# EXERCISE MATERIALS
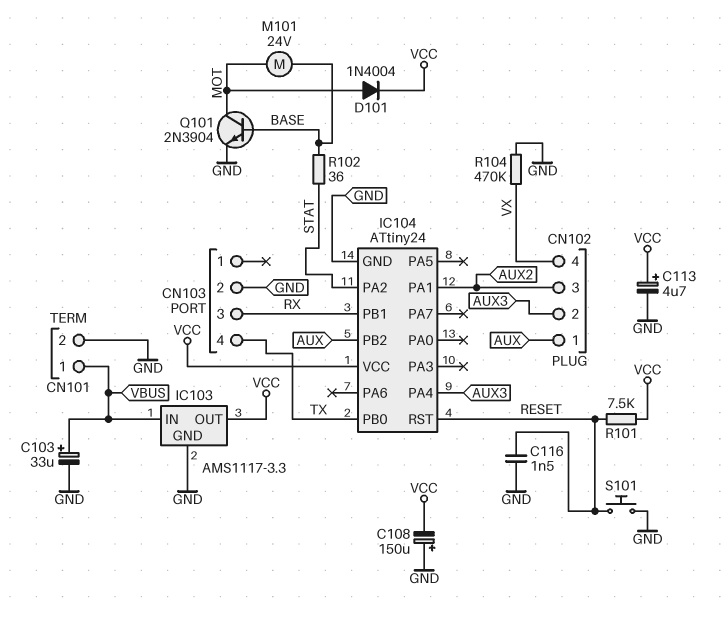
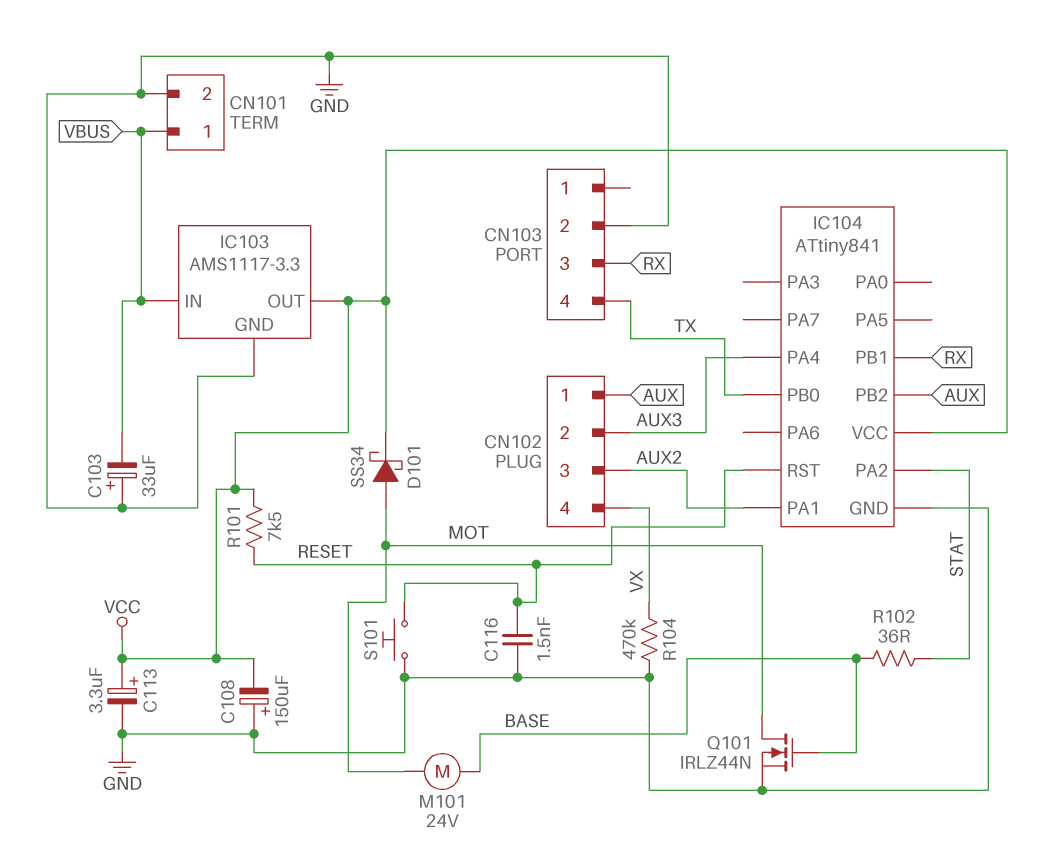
C103: 33uF (plus VBUS, minus GND) -> 33uF (plus GND, minus VBUS)
C113: 4.7uF (plus VCC, minus GND) -> 3.3uF (plus VCC, minus GND)
D101: diode 1N4004 (A MOT, K VCC) -> schottky SS34 (A MOT, K VCC)
IC104: ATtiny24 -> ATtiny841
Q101: NPN 2N3904 (B BASE, C MOT, E GND) -> NMOS IRLZ44N (G BASE, D MOT, S GND)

# DIRECTIONS FOR THIS TASK
How many of the listing's lines contain "minus"? Respond with a single number and nothing else.

# PROBLEM SOLUTION
2